(Voci di dati raccolte):
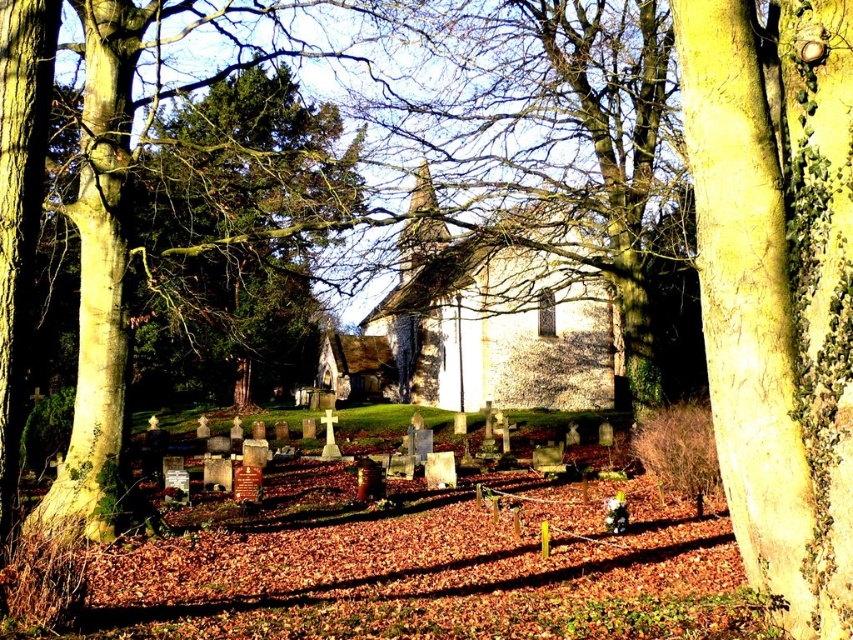
Which of these two, green rough bark tree at right or smooth bark tree at center, stands shorter?

green rough bark tree at right

Between green rough bark tree at right and smooth bark tree at center, which one appears on the right side from the viewer's perspective?

Positioned to the right is smooth bark tree at center.

Identify the location of green rough bark tree at right. This screenshot has height=640, width=853. (776, 289).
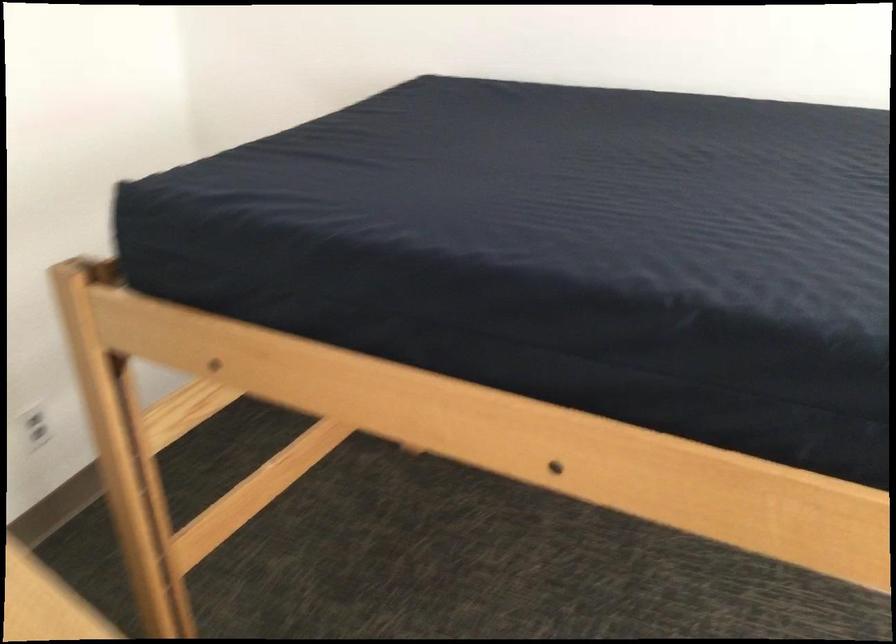
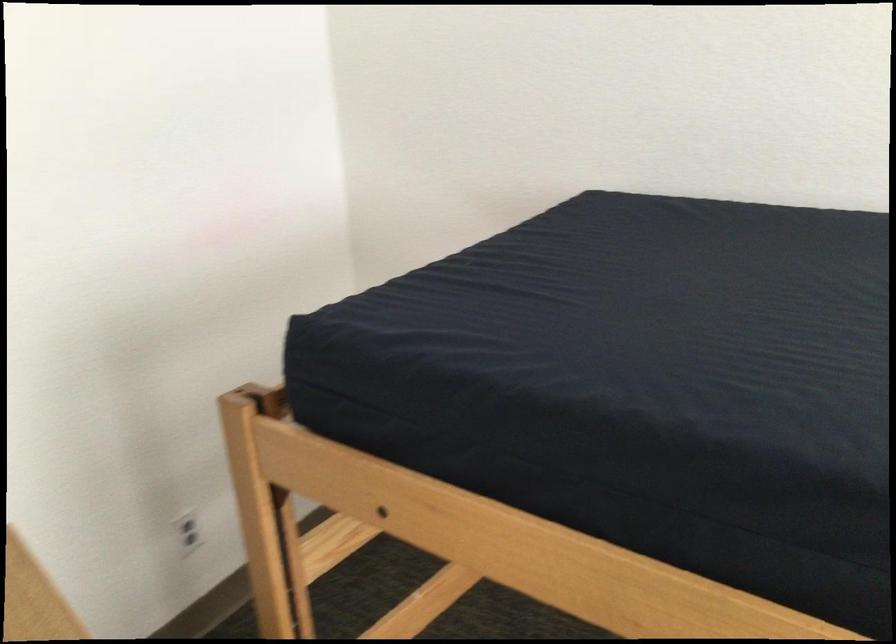
Question: How did the camera likely rotate?

Choices:
 (A) Left
 (B) Right
 (C) Up
 (D) Down

Answer: (A)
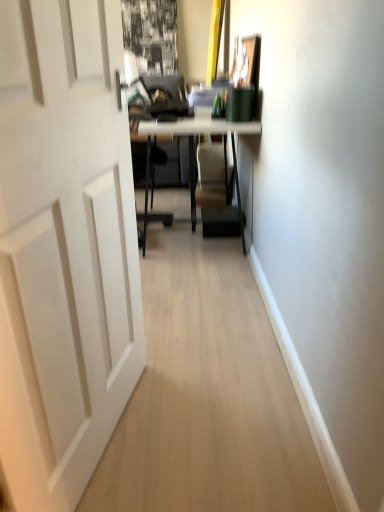
Identify the location of vacant space underneath white matte door at left (from a real-world perspective). This screenshot has height=512, width=384. (118, 431).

(ISTRUZIONI DI LAVORO):
Presenta come elenco numerato le righe del materiale dall'inizio fino alla riga con "Answer: (A)", quest'ultima inclusa, escludendo le righe vuote. Non includere le immagini nella risposta.

(SOLUZIONE):
1. Which of these two, green rough bark tree at right or smooth bark tree at center, stands shorter?
2. green rough bark tree at right
3. Between green rough bark tree at right and smooth bark tree at center, which one appears on the right side from the viewer's perspective?
4. Positioned to the right is smooth bark tree at center.
5. Identify the location of green rough bark tree at right. This screenshot has height=640, width=853. (776, 289).
6. Question: How did the camera likely rotate?
7. Choices:
8.  (A) Left
9.  (B) Right
10.  (C) Up
11.  (D) Down
12. Answer: (A)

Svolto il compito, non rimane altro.